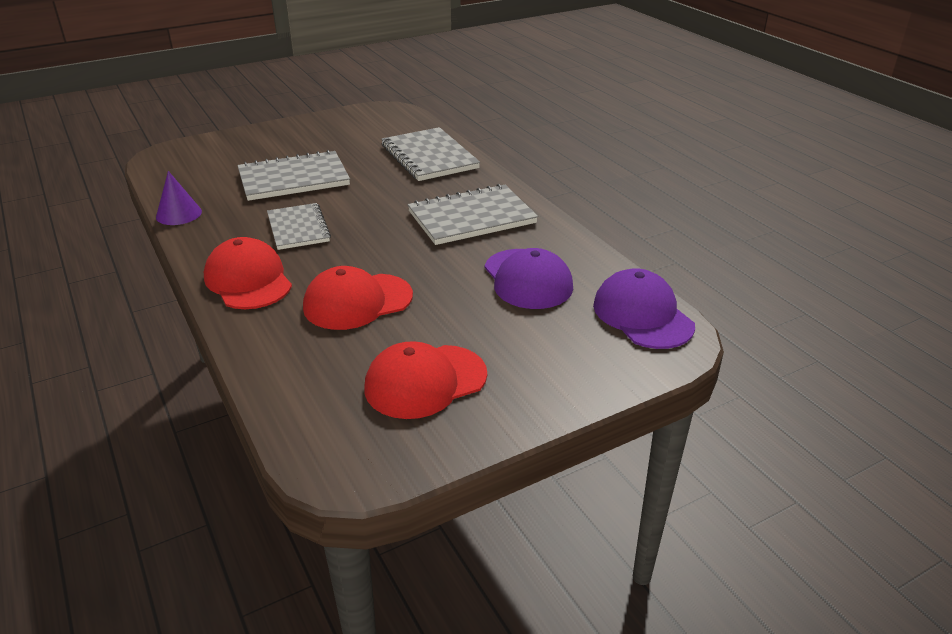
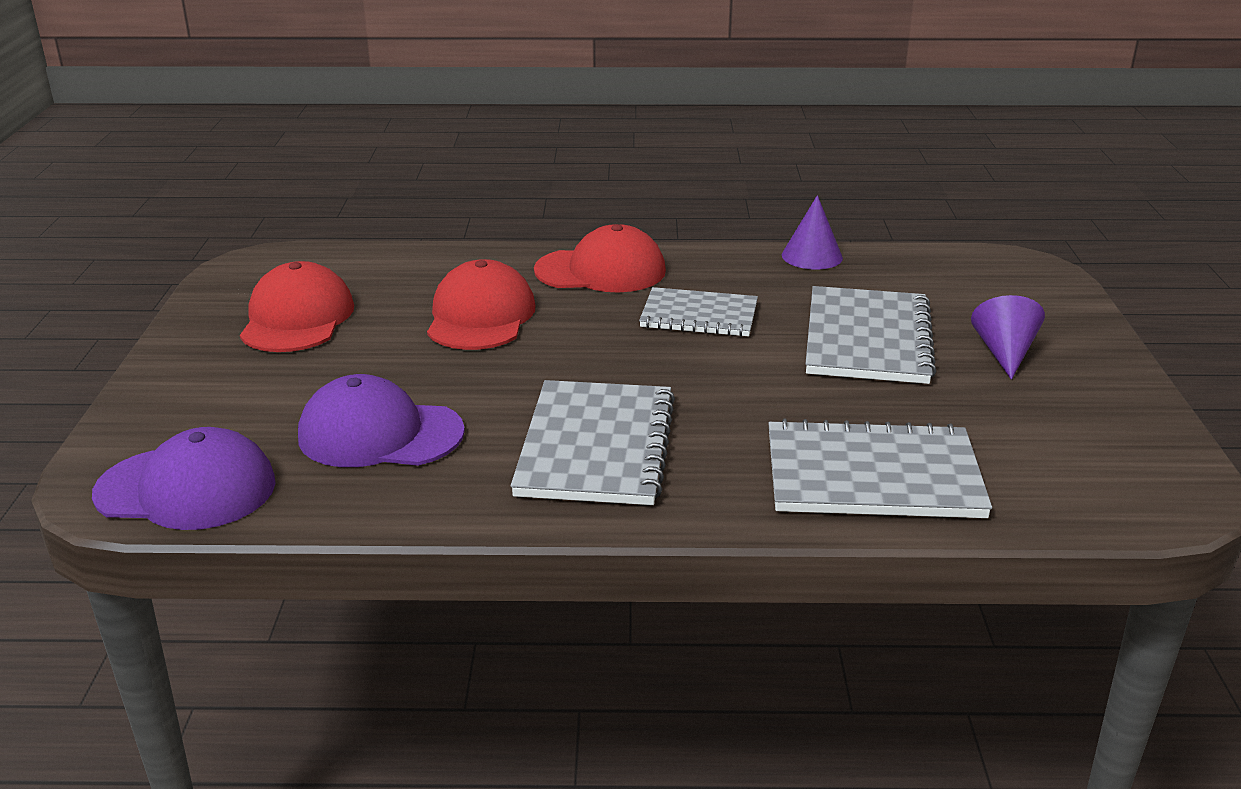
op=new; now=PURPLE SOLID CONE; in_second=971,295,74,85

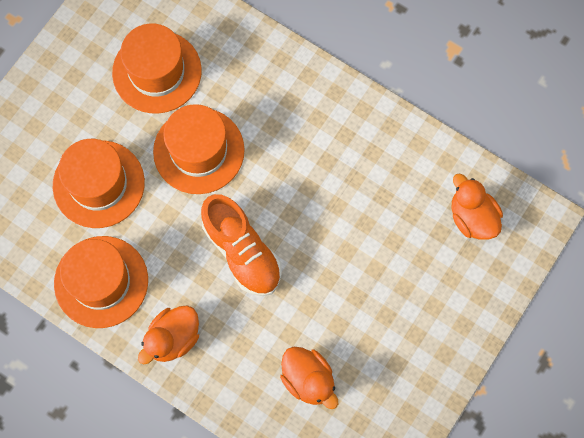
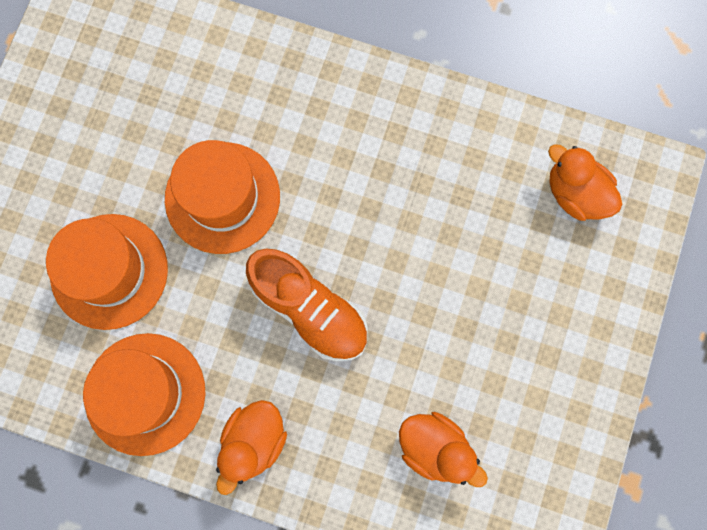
op=gone; was=BRIGHT ORANGE TOP HAT; in_first=112,23,90,90

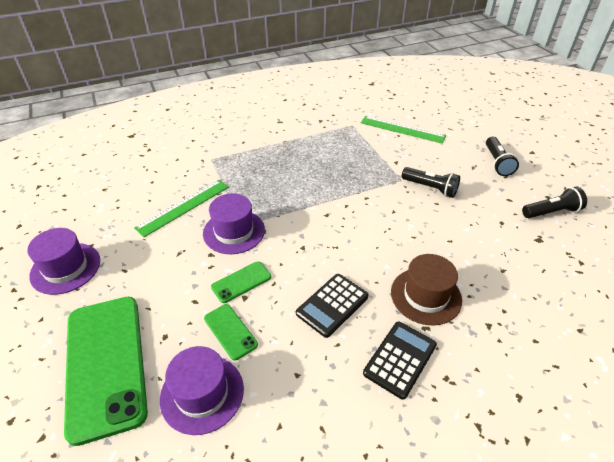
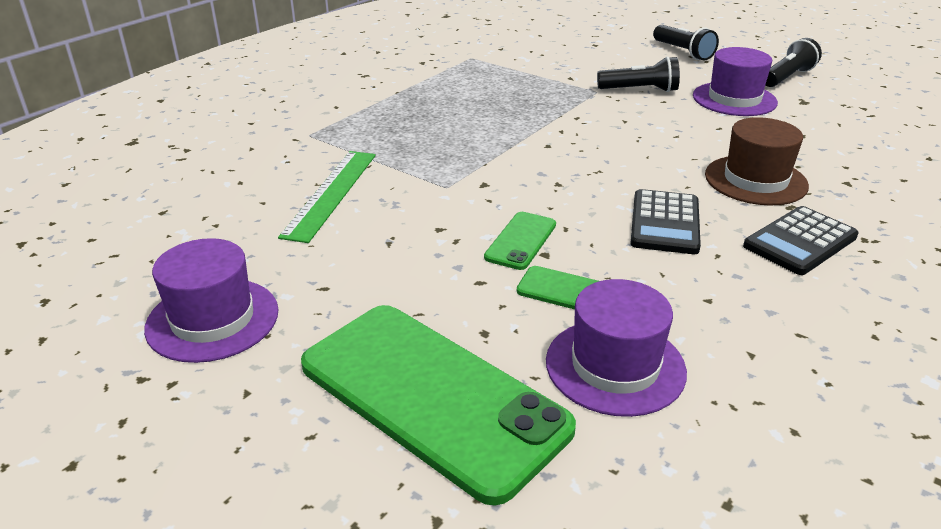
op=shifted; was=PURPLE TOP HAT; in_first=203,193,62,61; in_second=693,47,85,69
op=gone; was=EMERALD STRAIGHTEDGE; in_first=361,116,85,27
op=rotated; was=JET-BLACK ADDING MACHINE; in_first=363,322,74,78; in_second=743,206,116,69; clockwise=-135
———
### About this exercise
Read through the material above, and whenever a line contains "gone", copy it.

### Written answer
op=gone; was=BRIGHT ORANGE TOP HAT; in_first=112,23,90,90
op=gone; was=EMERALD STRAIGHTEDGE; in_first=361,116,85,27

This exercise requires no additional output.